§ DESCRIPTION OF THE TASK:
Reproduce the line with "yellow rectangle: (165, 118)" and everything after it in the listing below, exactly, both ends included. No pictures.
_ _ _ _
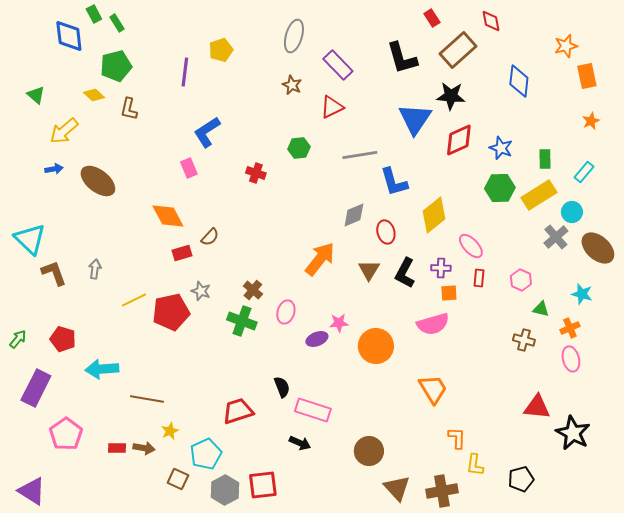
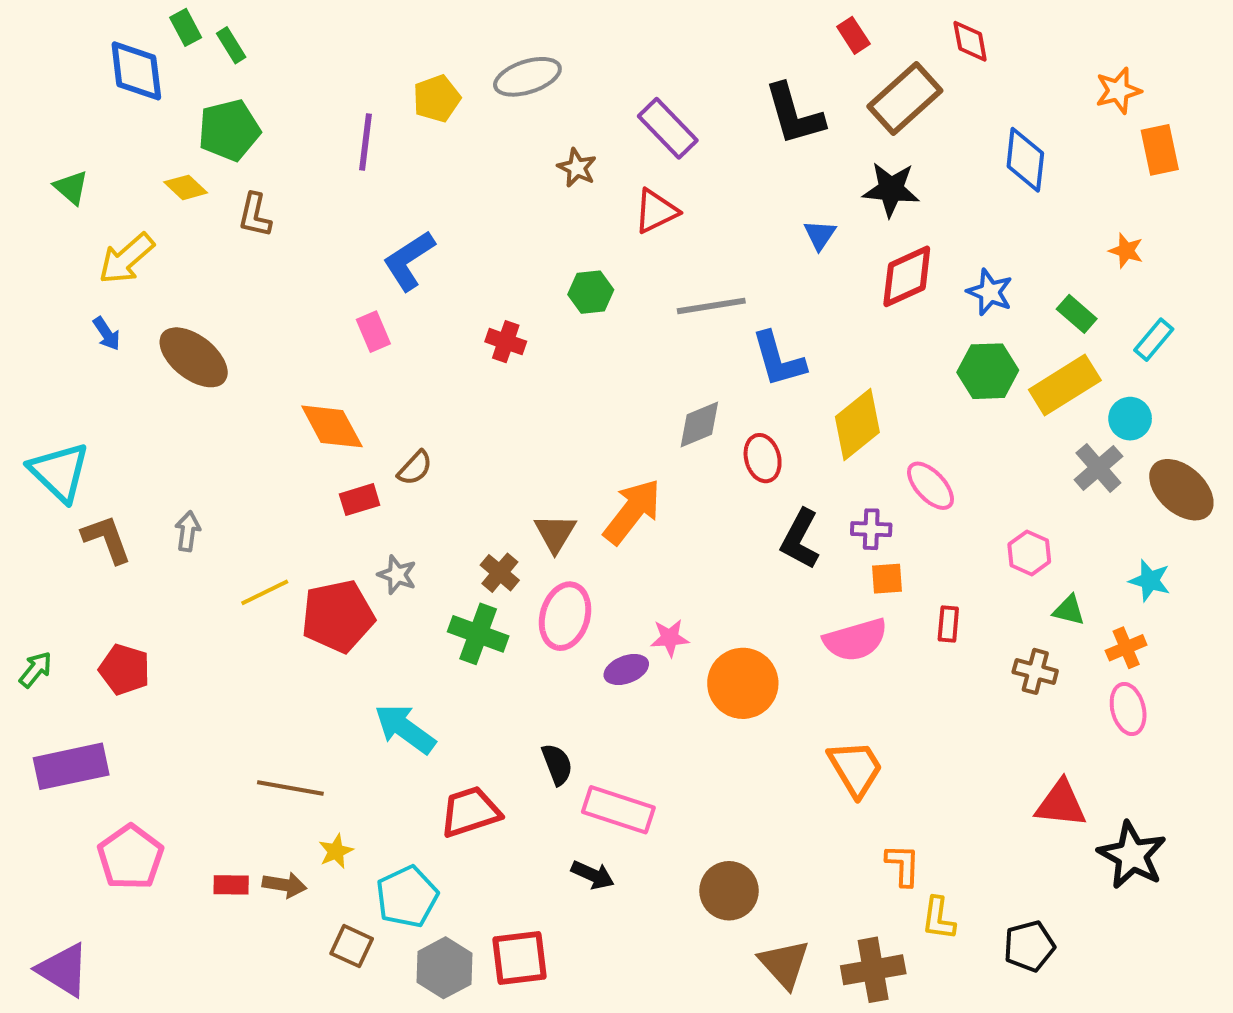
gray ellipse: (294, 36) -> (527, 77), moved, turned 56
blue triangle: (415, 119) -> (820, 235), size x0.5
orange star: (591, 121) -> (1126, 251), moved, turned -30
green rectangle: (545, 159) -> (1077, 314), turned -48
blue arrow: (54, 169) -> (107, 334), turned 66
brown triangle: (369, 270) -> (555, 533), moved
red rectangle: (479, 278) -> (948, 624), moved
pink ellipse: (286, 312) -> (565, 616), size x1.4
cyan arrow: (102, 369) -> (405, 729), moved, turned 40
purple rectangle: (36, 388) -> (71, 766), turned 51

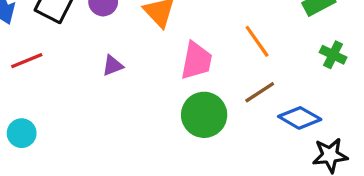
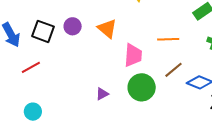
orange line: (257, 41) -> (168, 39), turned -50
purple triangle: (113, 66) -> (102, 94), moved

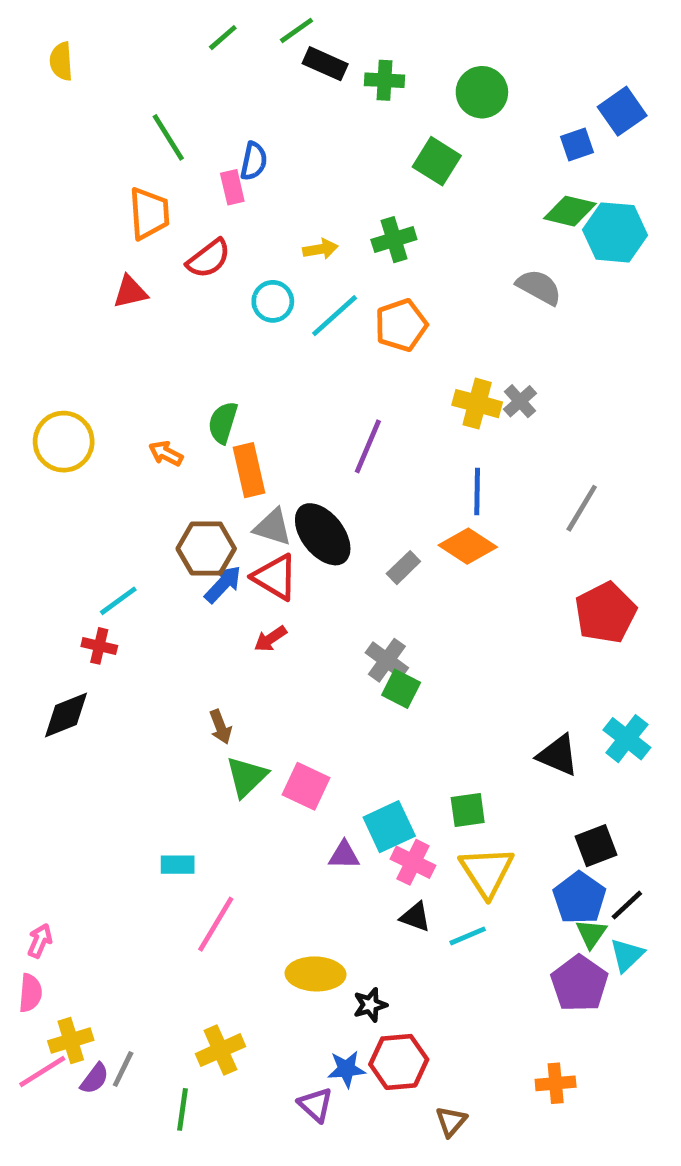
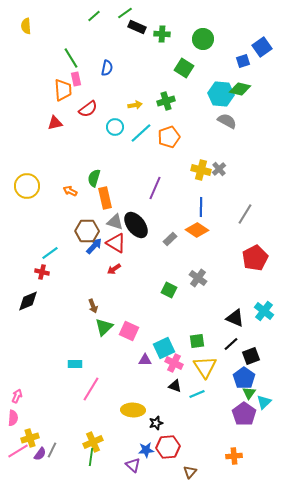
pink rectangle: (232, 187) -> (76, 79), moved
cyan hexagon: (615, 232) -> (221, 94), moved
gray cross: (387, 660) -> (198, 278), moved
black line: (627, 905) -> (231, 344), moved
green line: (182, 1109) -> (91, 457), moved

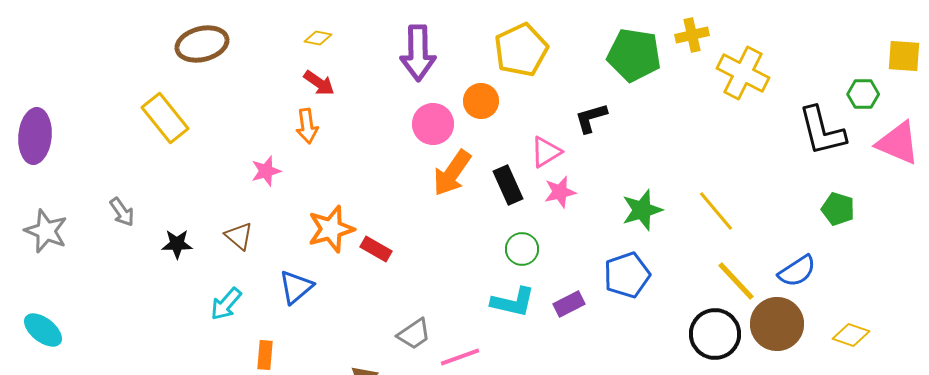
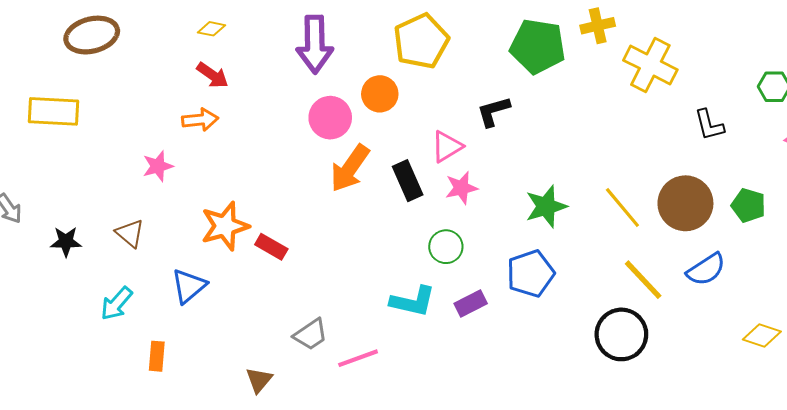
yellow rectangle: (165, 118) -> (53, 111), turned -48
orange arrow: (307, 126) -> (200, 120), turned -88
black L-shape: (822, 131) -> (709, 125), moved, size x0.6
green circle: (522, 249) -> (446, 247), moved
brown circle: (777, 324) -> (685, 203), moved

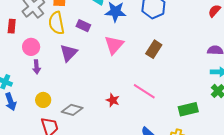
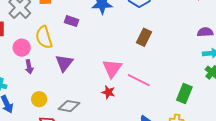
yellow semicircle: (56, 23) -> (44, 37), moved
pink triangle: (114, 45) -> (112, 68), moved
purple triangle: (69, 53) -> (64, 63), moved
green rectangle: (188, 109) -> (184, 93), turned -48

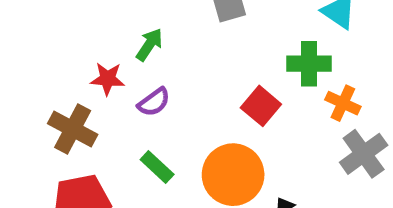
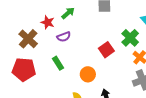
green cross: (309, 64) -> (130, 38), turned 30
orange circle: (233, 175) -> (88, 74), size x0.6

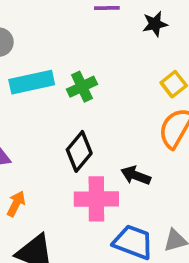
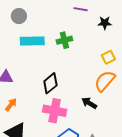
green cross: (82, 87) -> (64, 40), moved
black arrow: (136, 176) -> (89, 103), moved

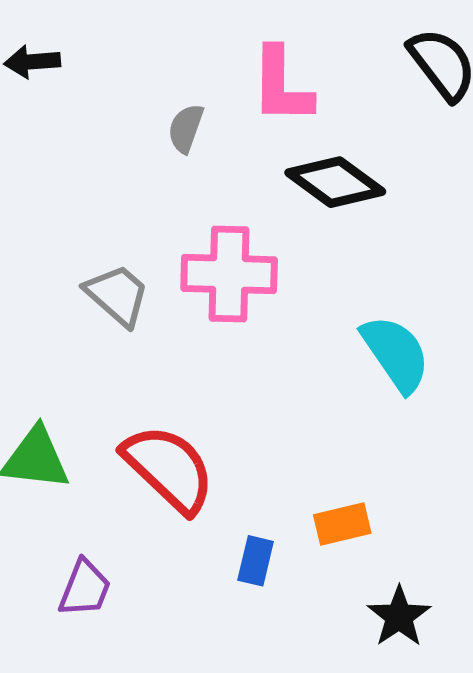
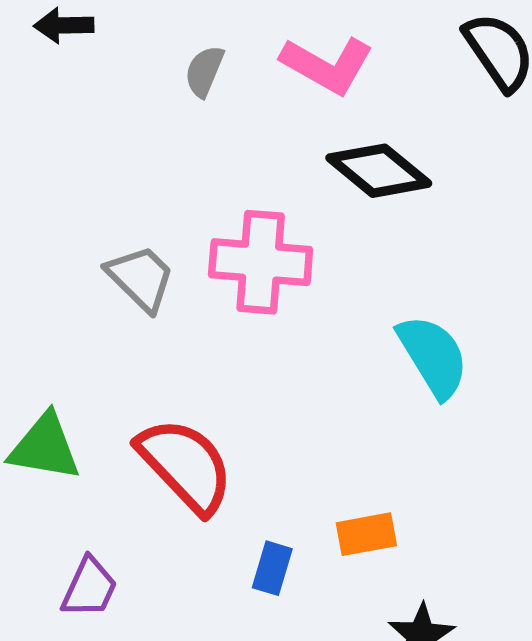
pink L-shape: (281, 86) -> (327, 65), turned -64
gray semicircle: (186, 128) -> (204, 71), moved

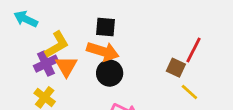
_ _ _ _
§ EXERCISE RESPONSE:
yellow rectangle: (165, 118) -> (53, 111), turned -48
orange arrow: (307, 126) -> (200, 120), turned -88
black L-shape: (822, 131) -> (709, 125), moved, size x0.6
green circle: (522, 249) -> (446, 247), moved
brown circle: (777, 324) -> (685, 203), moved

yellow semicircle: (56, 23) -> (44, 37), moved
pink triangle: (114, 45) -> (112, 68), moved
purple triangle: (69, 53) -> (64, 63), moved
green rectangle: (188, 109) -> (184, 93), turned -48

green cross: (309, 64) -> (130, 38), turned 30
orange circle: (233, 175) -> (88, 74), size x0.6

green cross: (82, 87) -> (64, 40), moved
black arrow: (136, 176) -> (89, 103), moved

pink L-shape: (281, 86) -> (327, 65), turned -64
gray semicircle: (186, 128) -> (204, 71), moved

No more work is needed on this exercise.